DATA >>

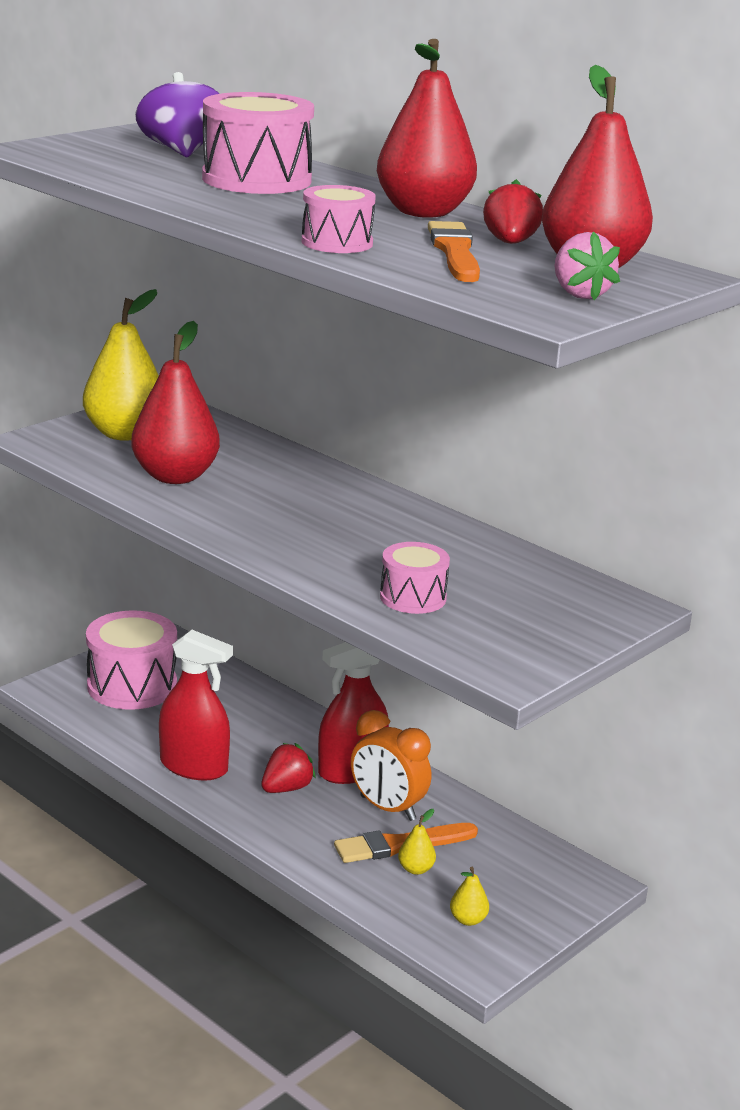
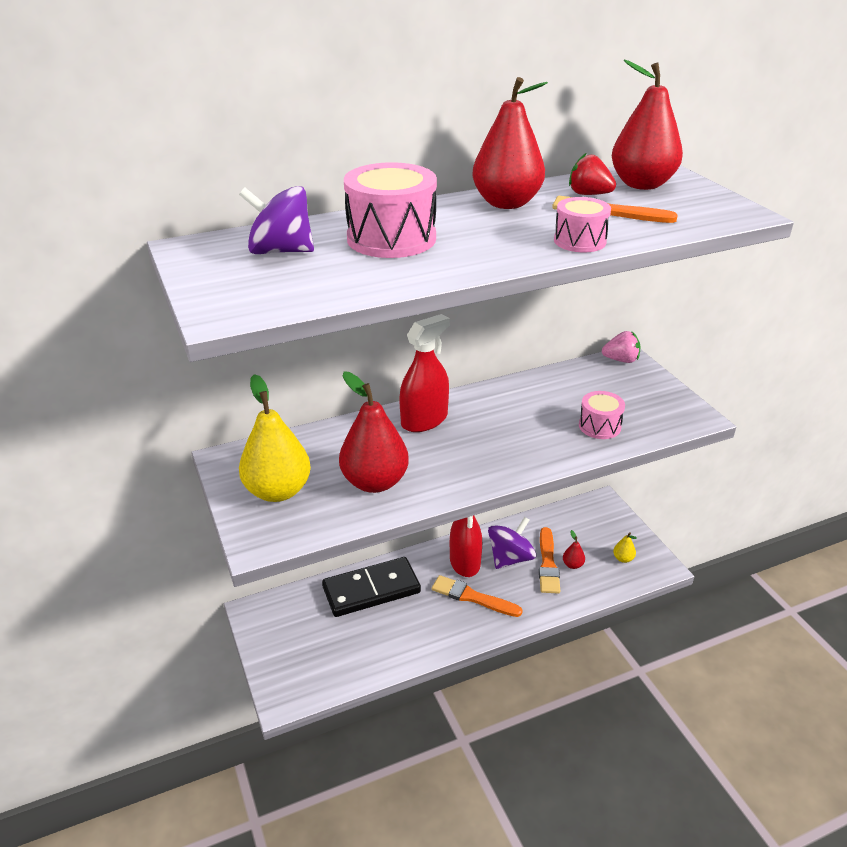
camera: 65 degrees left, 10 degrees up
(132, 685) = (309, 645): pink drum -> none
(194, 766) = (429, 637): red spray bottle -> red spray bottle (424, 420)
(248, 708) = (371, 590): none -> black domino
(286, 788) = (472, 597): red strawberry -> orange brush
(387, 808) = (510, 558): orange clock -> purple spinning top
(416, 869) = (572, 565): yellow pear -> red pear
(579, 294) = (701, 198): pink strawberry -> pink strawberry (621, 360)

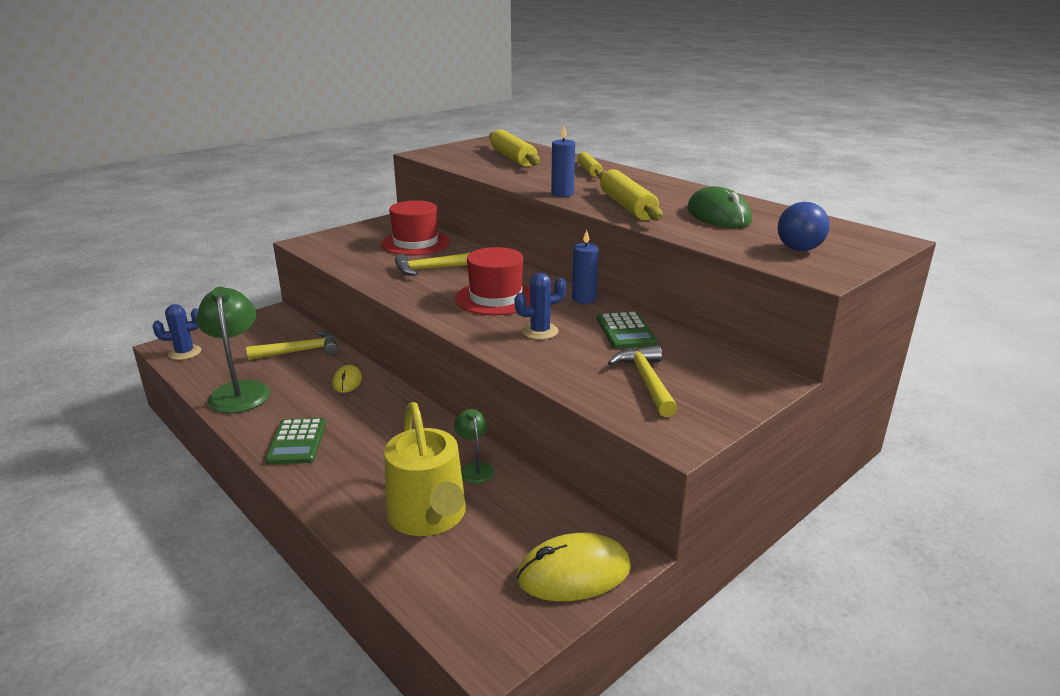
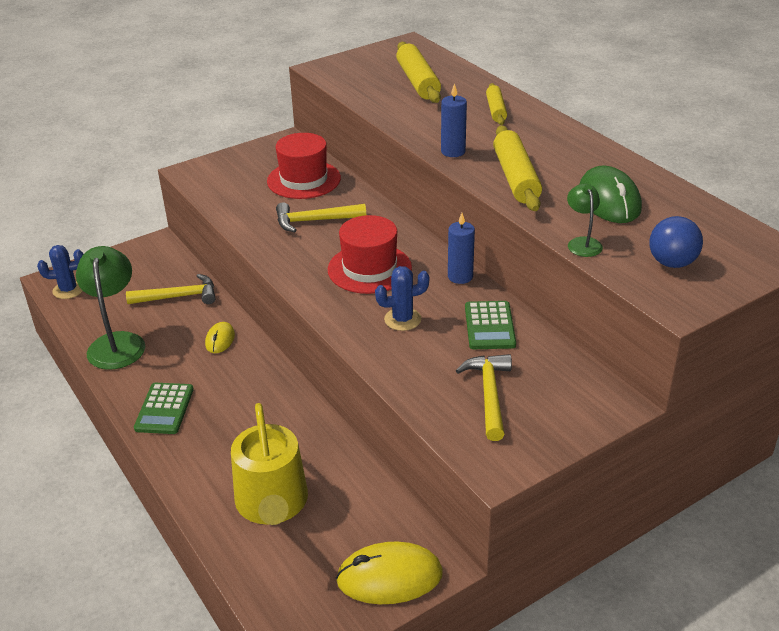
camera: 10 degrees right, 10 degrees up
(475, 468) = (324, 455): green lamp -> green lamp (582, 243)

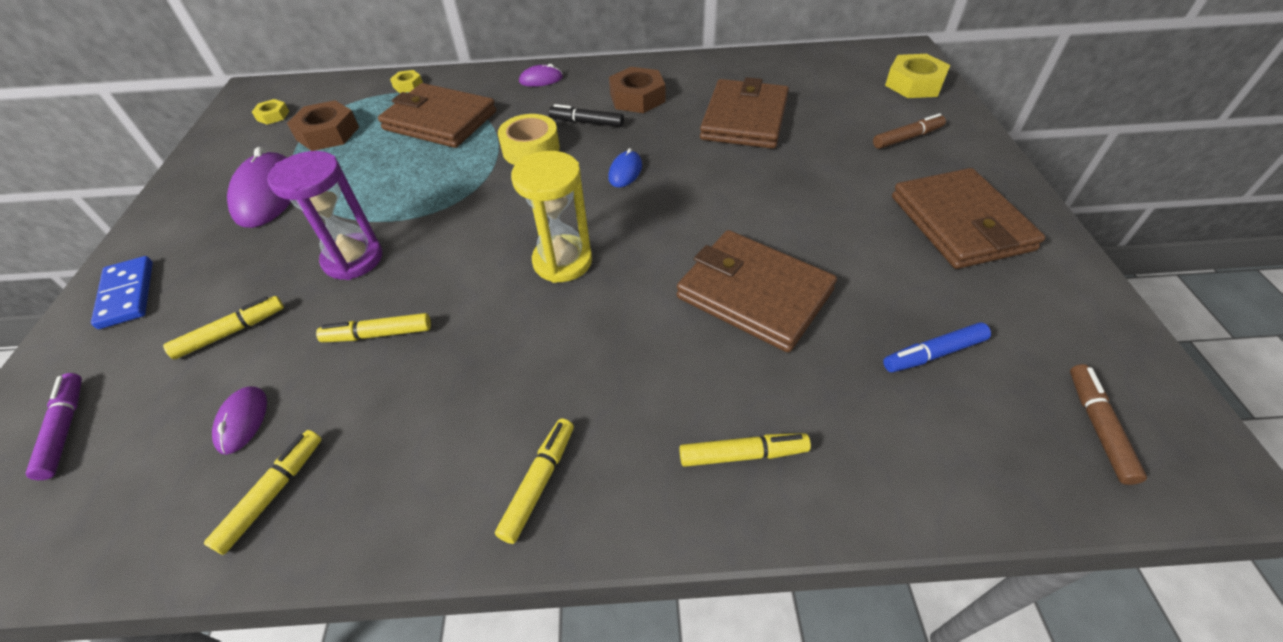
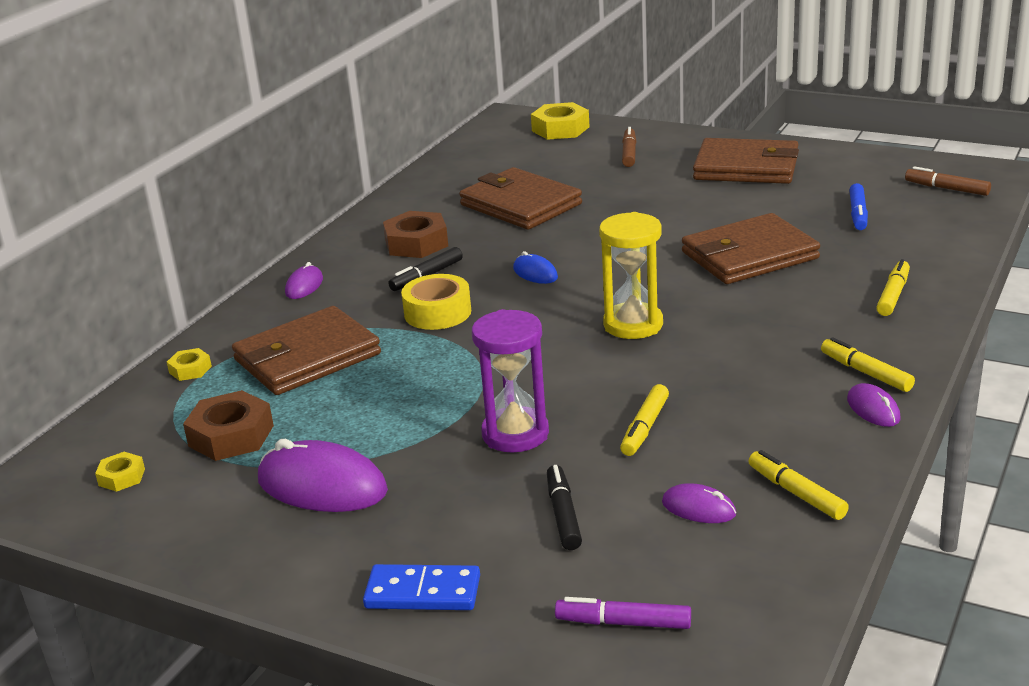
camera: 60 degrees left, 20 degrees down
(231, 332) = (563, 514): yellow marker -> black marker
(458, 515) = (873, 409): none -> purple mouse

TO DO >> Return every entry above exactly. Pictures stay out.

ANSWER BELOW >>
camera: 65 degrees left, 10 degrees up
(132, 685) = (309, 645): pink drum -> none
(194, 766) = (429, 637): red spray bottle -> red spray bottle (424, 420)
(248, 708) = (371, 590): none -> black domino
(286, 788) = (472, 597): red strawberry -> orange brush
(387, 808) = (510, 558): orange clock -> purple spinning top
(416, 869) = (572, 565): yellow pear -> red pear
(579, 294) = (701, 198): pink strawberry -> pink strawberry (621, 360)

camera: 10 degrees right, 10 degrees up
(475, 468) = (324, 455): green lamp -> green lamp (582, 243)

camera: 60 degrees left, 20 degrees down
(231, 332) = (563, 514): yellow marker -> black marker
(458, 515) = (873, 409): none -> purple mouse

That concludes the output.